*What the task requires*
Extract all lines in the data that contain the word "watering".

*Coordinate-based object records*
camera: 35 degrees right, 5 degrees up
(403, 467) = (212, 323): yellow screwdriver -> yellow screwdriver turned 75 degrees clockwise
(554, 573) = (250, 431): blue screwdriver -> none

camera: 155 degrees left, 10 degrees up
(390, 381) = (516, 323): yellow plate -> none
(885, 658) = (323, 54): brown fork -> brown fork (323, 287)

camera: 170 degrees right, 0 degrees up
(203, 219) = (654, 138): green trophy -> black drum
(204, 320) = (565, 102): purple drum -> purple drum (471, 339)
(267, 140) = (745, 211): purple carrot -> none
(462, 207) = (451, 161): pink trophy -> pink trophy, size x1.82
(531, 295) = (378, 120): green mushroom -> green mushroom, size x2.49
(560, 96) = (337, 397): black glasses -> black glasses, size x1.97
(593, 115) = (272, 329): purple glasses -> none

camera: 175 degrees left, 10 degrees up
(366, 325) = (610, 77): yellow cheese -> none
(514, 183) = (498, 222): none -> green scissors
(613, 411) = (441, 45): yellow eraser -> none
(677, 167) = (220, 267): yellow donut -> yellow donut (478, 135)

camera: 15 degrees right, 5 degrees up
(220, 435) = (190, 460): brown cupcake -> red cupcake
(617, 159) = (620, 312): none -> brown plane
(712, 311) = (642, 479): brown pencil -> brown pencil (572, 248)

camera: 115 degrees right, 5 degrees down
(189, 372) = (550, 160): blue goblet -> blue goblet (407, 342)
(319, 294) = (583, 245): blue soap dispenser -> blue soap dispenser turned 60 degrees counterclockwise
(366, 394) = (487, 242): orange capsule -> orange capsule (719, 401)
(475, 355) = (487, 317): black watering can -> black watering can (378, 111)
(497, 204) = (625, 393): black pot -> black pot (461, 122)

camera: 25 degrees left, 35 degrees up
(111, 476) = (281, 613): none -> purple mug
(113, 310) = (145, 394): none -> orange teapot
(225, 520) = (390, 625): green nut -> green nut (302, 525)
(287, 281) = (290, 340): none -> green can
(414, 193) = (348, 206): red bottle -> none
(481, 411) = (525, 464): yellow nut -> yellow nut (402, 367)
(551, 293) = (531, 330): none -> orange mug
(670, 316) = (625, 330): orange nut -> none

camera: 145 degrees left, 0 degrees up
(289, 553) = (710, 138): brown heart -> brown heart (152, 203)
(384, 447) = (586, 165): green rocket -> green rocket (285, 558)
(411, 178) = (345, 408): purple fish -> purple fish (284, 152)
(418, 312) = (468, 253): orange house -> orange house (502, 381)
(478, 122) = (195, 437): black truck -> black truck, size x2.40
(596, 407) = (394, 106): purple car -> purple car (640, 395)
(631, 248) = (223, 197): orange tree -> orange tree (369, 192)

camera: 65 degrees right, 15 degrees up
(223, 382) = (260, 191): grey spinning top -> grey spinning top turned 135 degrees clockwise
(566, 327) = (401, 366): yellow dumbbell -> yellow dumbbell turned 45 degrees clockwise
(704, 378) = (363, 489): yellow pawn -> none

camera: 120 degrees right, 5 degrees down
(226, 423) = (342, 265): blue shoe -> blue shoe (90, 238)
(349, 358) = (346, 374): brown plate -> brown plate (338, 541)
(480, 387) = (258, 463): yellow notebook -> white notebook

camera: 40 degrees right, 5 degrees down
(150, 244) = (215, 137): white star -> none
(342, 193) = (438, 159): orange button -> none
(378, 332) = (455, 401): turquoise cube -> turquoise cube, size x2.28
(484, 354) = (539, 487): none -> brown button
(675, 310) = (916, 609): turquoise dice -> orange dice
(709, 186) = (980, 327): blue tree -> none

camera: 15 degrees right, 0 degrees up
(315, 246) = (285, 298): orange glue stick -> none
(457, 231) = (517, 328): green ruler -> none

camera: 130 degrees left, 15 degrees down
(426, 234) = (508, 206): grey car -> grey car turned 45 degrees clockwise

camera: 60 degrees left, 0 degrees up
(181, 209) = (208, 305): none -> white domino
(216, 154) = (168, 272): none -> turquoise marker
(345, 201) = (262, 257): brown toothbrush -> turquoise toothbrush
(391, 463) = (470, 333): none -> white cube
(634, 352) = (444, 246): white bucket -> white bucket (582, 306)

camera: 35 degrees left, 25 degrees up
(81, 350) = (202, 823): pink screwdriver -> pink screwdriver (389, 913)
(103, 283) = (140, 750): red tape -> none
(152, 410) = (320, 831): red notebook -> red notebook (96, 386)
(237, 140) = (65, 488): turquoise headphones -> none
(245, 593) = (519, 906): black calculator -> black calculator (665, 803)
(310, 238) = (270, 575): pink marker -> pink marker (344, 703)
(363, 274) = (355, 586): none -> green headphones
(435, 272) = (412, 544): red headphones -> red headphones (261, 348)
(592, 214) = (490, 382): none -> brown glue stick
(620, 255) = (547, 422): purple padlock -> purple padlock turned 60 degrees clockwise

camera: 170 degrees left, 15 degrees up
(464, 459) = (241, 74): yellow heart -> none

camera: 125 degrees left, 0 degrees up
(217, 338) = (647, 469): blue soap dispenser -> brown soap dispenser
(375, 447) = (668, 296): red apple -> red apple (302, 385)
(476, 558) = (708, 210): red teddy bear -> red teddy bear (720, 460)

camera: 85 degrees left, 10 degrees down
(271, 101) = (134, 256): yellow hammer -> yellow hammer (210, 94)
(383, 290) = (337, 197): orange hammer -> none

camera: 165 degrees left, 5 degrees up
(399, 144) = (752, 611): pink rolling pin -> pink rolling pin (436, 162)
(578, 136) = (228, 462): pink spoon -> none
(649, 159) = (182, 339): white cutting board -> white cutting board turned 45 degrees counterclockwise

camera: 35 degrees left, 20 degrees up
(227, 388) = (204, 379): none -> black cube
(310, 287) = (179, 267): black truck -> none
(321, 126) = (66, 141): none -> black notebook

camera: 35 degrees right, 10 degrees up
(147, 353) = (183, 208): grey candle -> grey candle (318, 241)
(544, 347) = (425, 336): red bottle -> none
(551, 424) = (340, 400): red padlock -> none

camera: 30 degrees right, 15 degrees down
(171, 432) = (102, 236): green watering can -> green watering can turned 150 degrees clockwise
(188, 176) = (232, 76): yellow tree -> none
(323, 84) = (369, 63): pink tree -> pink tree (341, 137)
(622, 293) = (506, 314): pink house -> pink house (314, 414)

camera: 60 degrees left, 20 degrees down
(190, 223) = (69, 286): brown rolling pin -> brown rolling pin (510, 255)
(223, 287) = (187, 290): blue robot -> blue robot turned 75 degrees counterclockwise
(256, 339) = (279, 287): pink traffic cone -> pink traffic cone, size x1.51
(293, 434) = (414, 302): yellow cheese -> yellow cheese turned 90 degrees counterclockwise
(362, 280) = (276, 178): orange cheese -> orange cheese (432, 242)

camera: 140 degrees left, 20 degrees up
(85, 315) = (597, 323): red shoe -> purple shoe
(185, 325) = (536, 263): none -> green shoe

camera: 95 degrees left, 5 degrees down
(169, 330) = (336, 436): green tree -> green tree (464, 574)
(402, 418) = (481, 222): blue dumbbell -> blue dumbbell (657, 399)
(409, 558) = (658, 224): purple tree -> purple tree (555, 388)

*Exercise output*
(475, 355) = (487, 317): black watering can -> black watering can (378, 111)
(171, 432) = (102, 236): green watering can -> green watering can turned 150 degrees clockwise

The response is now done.